● Work request
Your task is to output the listing exactly, leaving every image out.
[Data block]
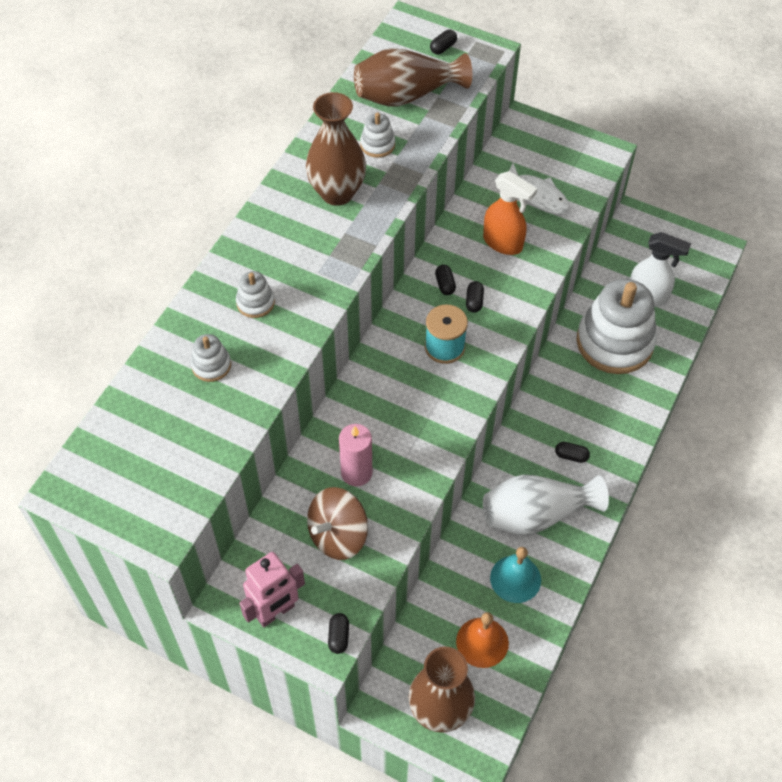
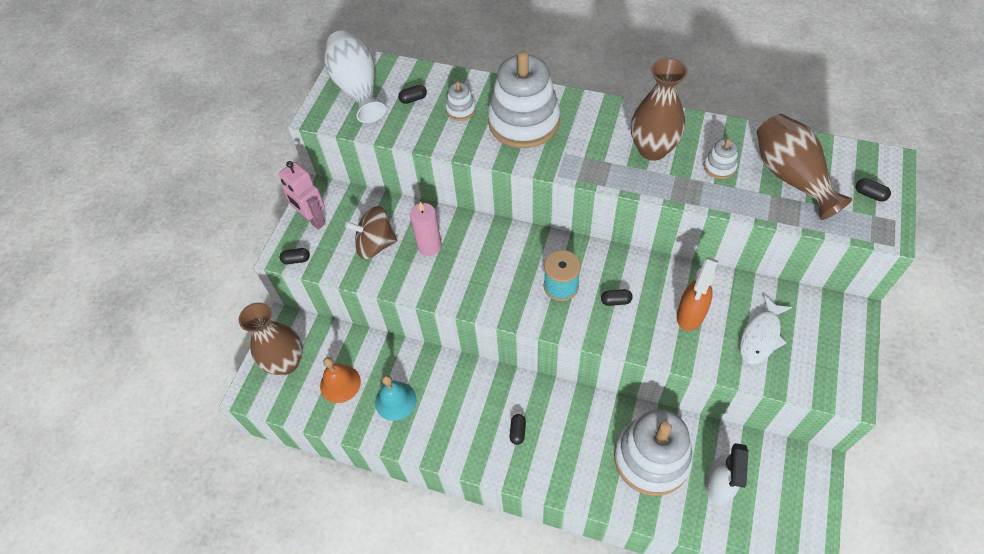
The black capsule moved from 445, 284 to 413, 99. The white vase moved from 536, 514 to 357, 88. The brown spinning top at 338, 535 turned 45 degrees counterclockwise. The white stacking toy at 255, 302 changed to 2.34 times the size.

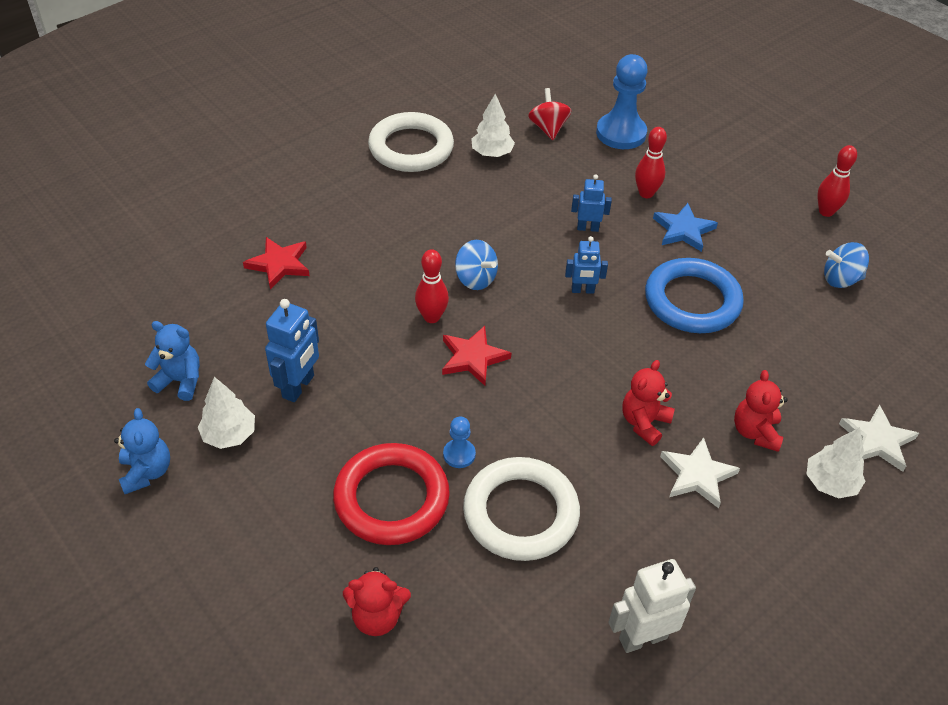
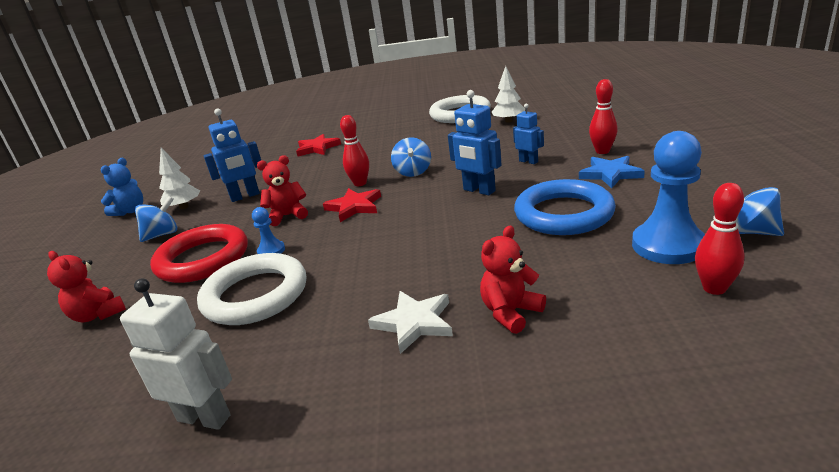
The blue teddy bear at 180, 381 disappeared. The red spinning top at 548, 128 disappeared. The white tree at 830, 483 disappeared. The white star at 877, 441 disappeared. The blue spinning top at 162, 234 appeared. The blue pawn moved from 621, 133 to 667, 245. The red teddy bear moved from 644, 423 to 288, 216. The red bowling pin moved from 826, 211 to 714, 288. The blue robot at 582, 290 changed to 1.58 times the size.

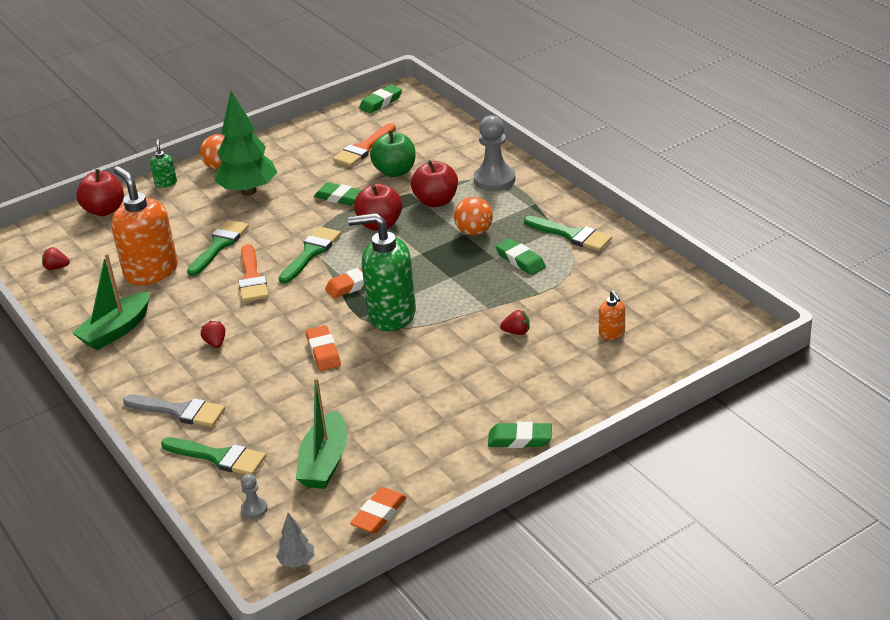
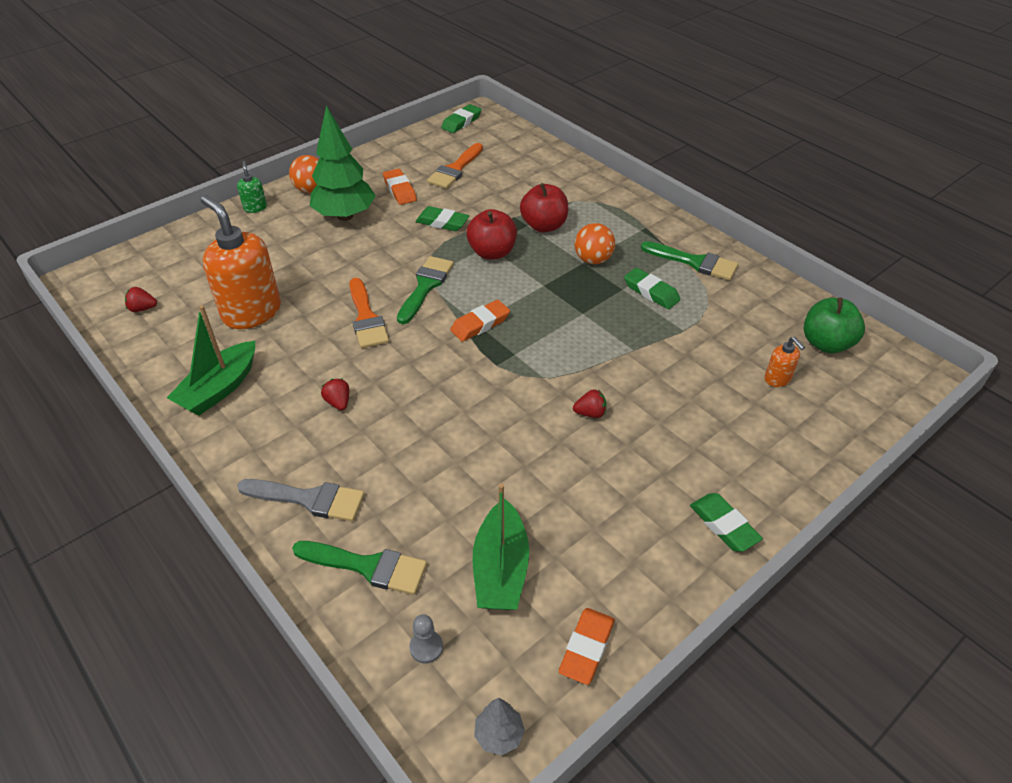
The red apple at 104, 210 disappeared. The green brush at 219, 245 disappeared. The green soap dispenser at 391, 315 disappeared. The grey pawn at 494, 179 disappeared. The orange eraser moved from 323, 352 to 400, 190. The green apple moved from 395, 171 to 826, 344. The red strawberry moved from 516, 332 to 590, 413. The green eraser at 520, 439 turned 60 degrees clockwise.

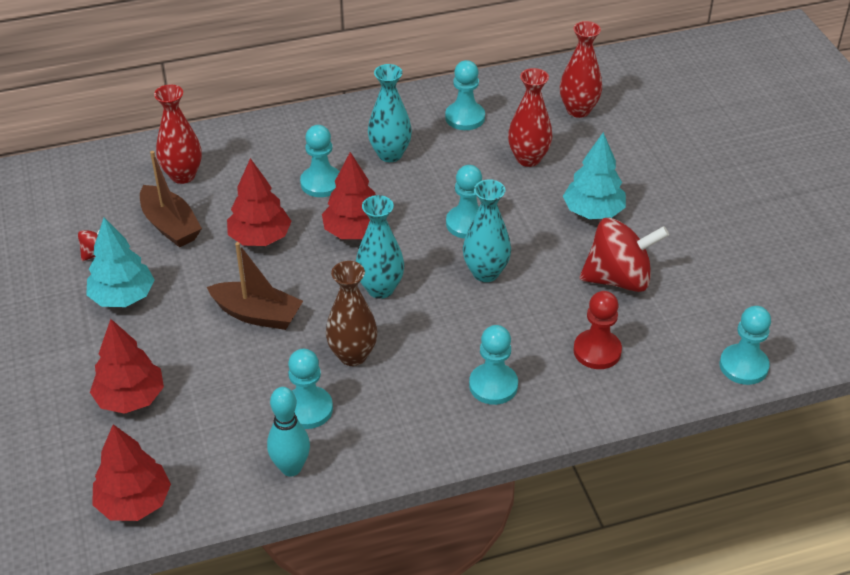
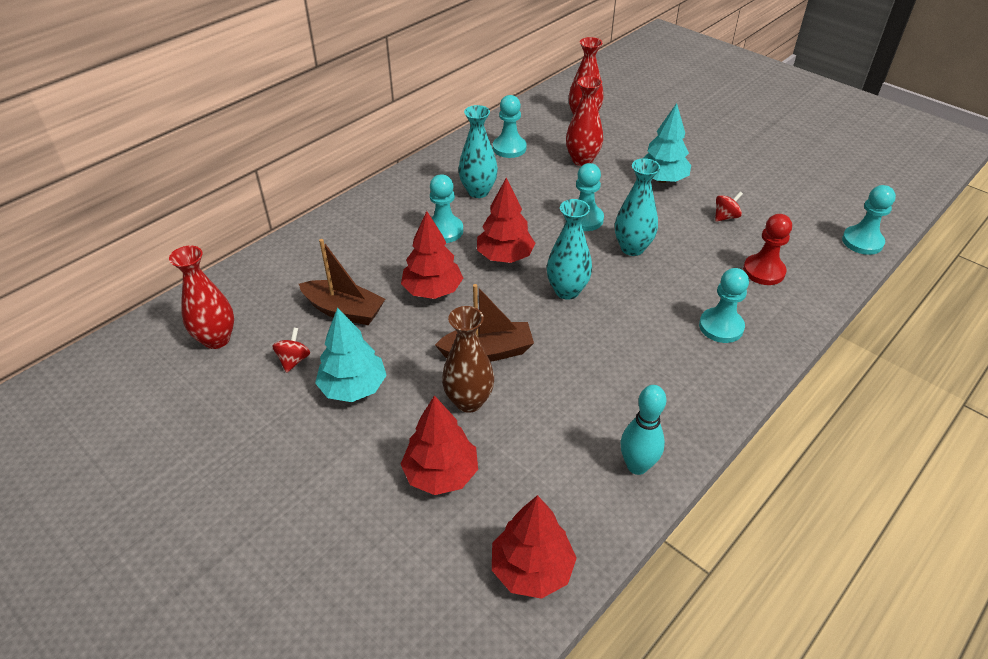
The turquoise pawn at 308, 409 disappeared. The red vase moved from 183, 175 to 216, 339. The brown vase moved from 353, 355 to 469, 401. The red spinning top at 619, 279 changed to 0.45 times the size.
[/Data block]
● Solution below
The black capsule moved from 445, 284 to 413, 99. The white vase moved from 536, 514 to 357, 88. The brown spinning top at 338, 535 turned 45 degrees counterclockwise. The white stacking toy at 255, 302 changed to 2.34 times the size.

The blue teddy bear at 180, 381 disappeared. The red spinning top at 548, 128 disappeared. The white tree at 830, 483 disappeared. The white star at 877, 441 disappeared. The blue spinning top at 162, 234 appeared. The blue pawn moved from 621, 133 to 667, 245. The red teddy bear moved from 644, 423 to 288, 216. The red bowling pin moved from 826, 211 to 714, 288. The blue robot at 582, 290 changed to 1.58 times the size.

The red apple at 104, 210 disappeared. The green brush at 219, 245 disappeared. The green soap dispenser at 391, 315 disappeared. The grey pawn at 494, 179 disappeared. The orange eraser moved from 323, 352 to 400, 190. The green apple moved from 395, 171 to 826, 344. The red strawberry moved from 516, 332 to 590, 413. The green eraser at 520, 439 turned 60 degrees clockwise.

The turquoise pawn at 308, 409 disappeared. The red vase moved from 183, 175 to 216, 339. The brown vase moved from 353, 355 to 469, 401. The red spinning top at 619, 279 changed to 0.45 times the size.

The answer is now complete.